**PROVIDED ENTRIES:**
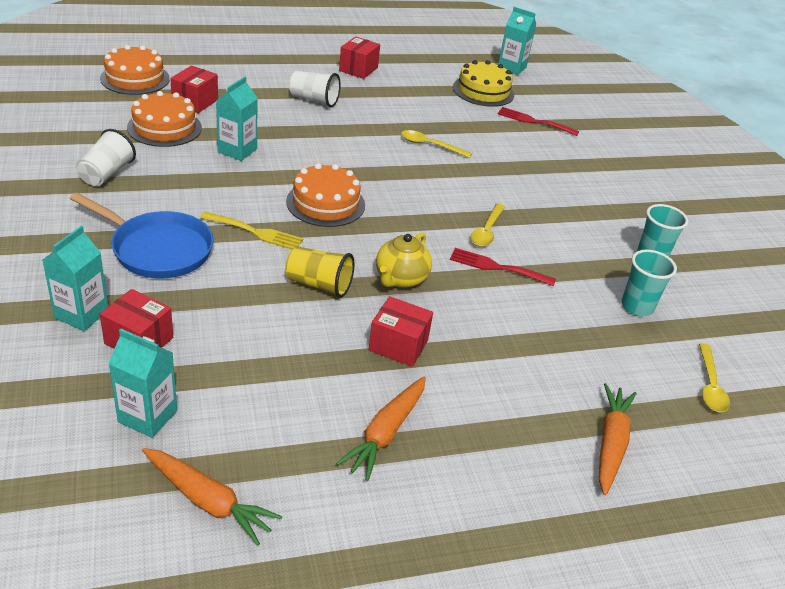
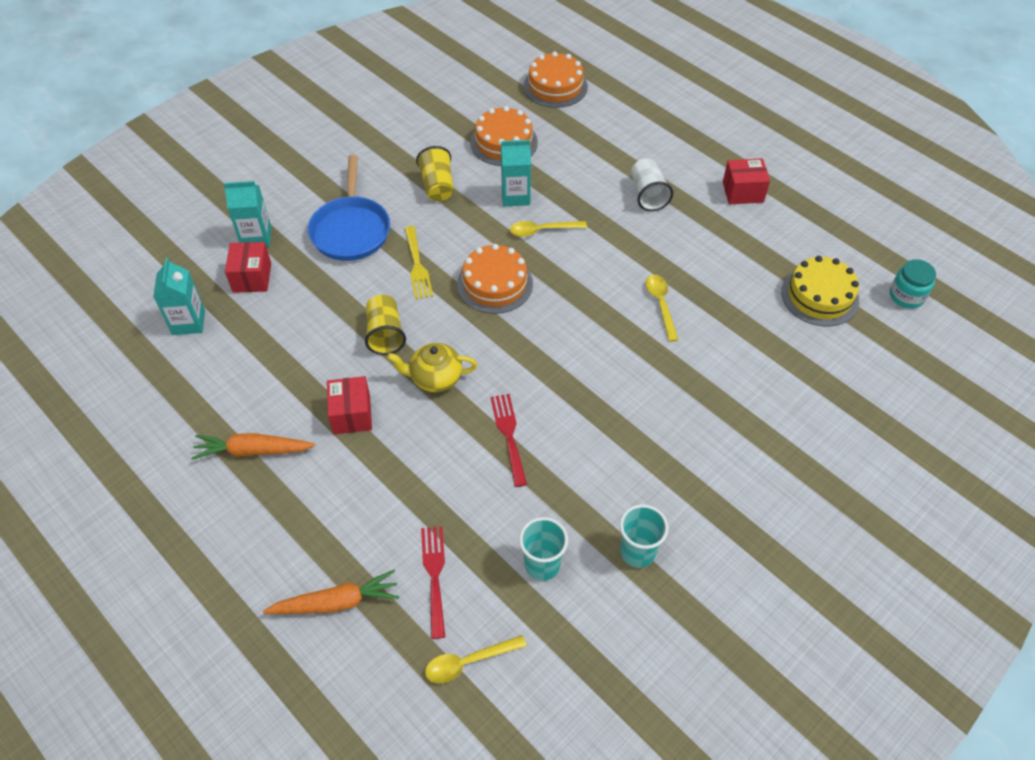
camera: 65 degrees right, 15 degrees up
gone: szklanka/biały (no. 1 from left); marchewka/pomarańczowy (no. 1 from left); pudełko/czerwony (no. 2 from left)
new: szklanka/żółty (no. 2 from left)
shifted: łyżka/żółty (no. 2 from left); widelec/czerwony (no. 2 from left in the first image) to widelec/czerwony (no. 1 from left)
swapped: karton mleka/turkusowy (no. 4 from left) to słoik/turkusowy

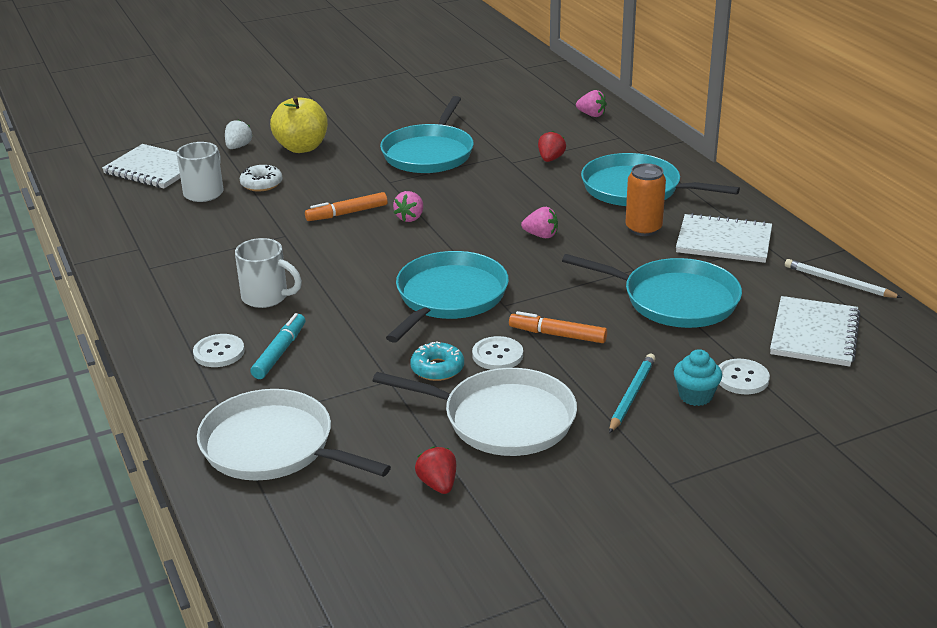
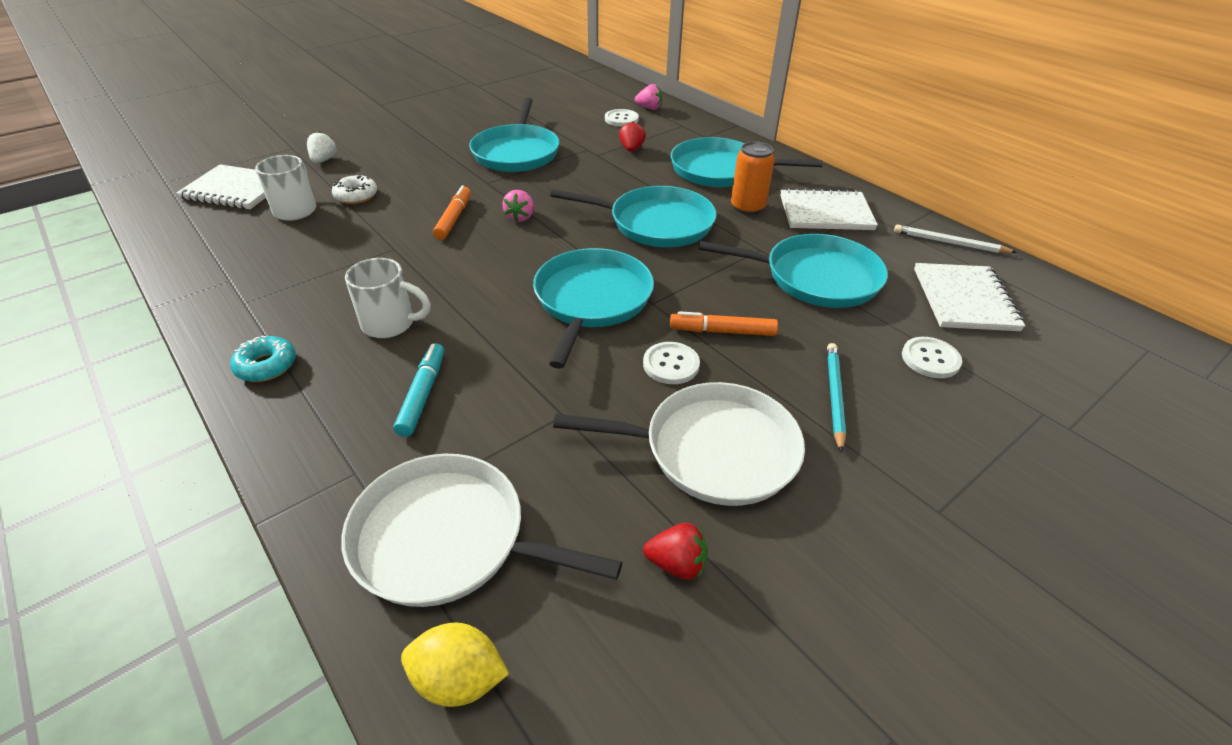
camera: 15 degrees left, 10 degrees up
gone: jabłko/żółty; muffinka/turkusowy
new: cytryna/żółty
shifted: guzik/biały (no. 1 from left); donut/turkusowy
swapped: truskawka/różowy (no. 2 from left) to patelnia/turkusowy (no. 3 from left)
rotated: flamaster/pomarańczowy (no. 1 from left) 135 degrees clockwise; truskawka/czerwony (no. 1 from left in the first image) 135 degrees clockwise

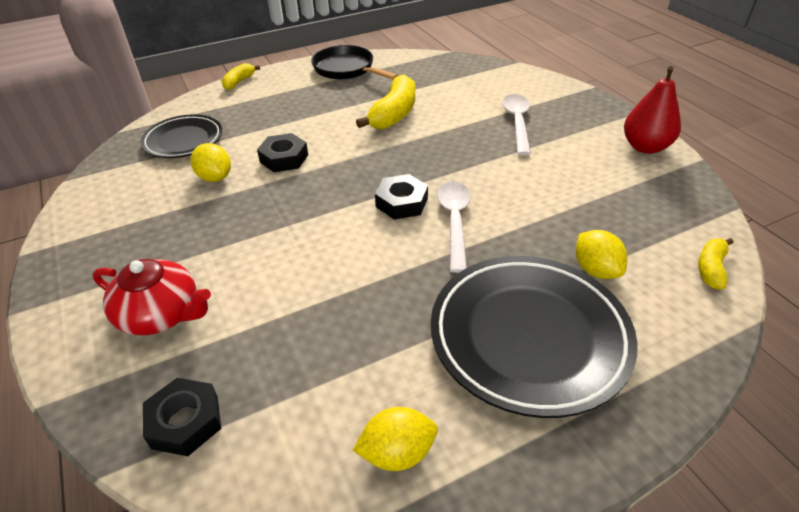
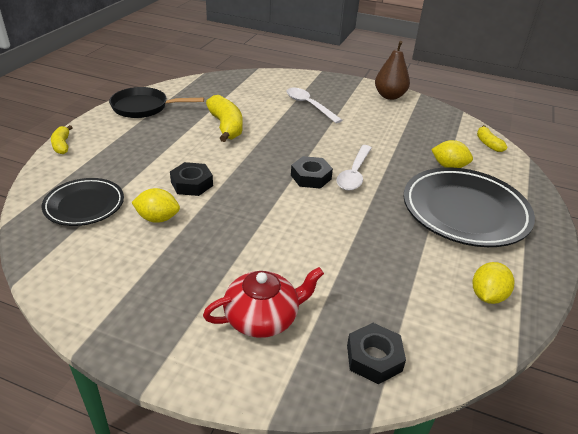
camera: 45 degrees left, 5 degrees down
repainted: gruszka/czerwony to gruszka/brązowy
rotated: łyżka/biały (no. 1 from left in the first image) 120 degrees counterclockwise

**EXERCISE:** All entries above must be duplicated exactly; please omit any picture they hold.

**RESPONSE:**
camera: 65 degrees right, 15 degrees up
gone: szklanka/biały (no. 1 from left); marchewka/pomarańczowy (no. 1 from left); pudełko/czerwony (no. 2 from left)
new: szklanka/żółty (no. 2 from left)
shifted: łyżka/żółty (no. 2 from left); widelec/czerwony (no. 2 from left in the first image) to widelec/czerwony (no. 1 from left)
swapped: karton mleka/turkusowy (no. 4 from left) to słoik/turkusowy

camera: 15 degrees left, 10 degrees up
gone: jabłko/żółty; muffinka/turkusowy
new: cytryna/żółty
shifted: guzik/biały (no. 1 from left); donut/turkusowy
swapped: truskawka/różowy (no. 2 from left) to patelnia/turkusowy (no. 3 from left)
rotated: flamaster/pomarańczowy (no. 1 from left) 135 degrees clockwise; truskawka/czerwony (no. 1 from left in the first image) 135 degrees clockwise

camera: 45 degrees left, 5 degrees down
repainted: gruszka/czerwony to gruszka/brązowy
rotated: łyżka/biały (no. 1 from left in the first image) 120 degrees counterclockwise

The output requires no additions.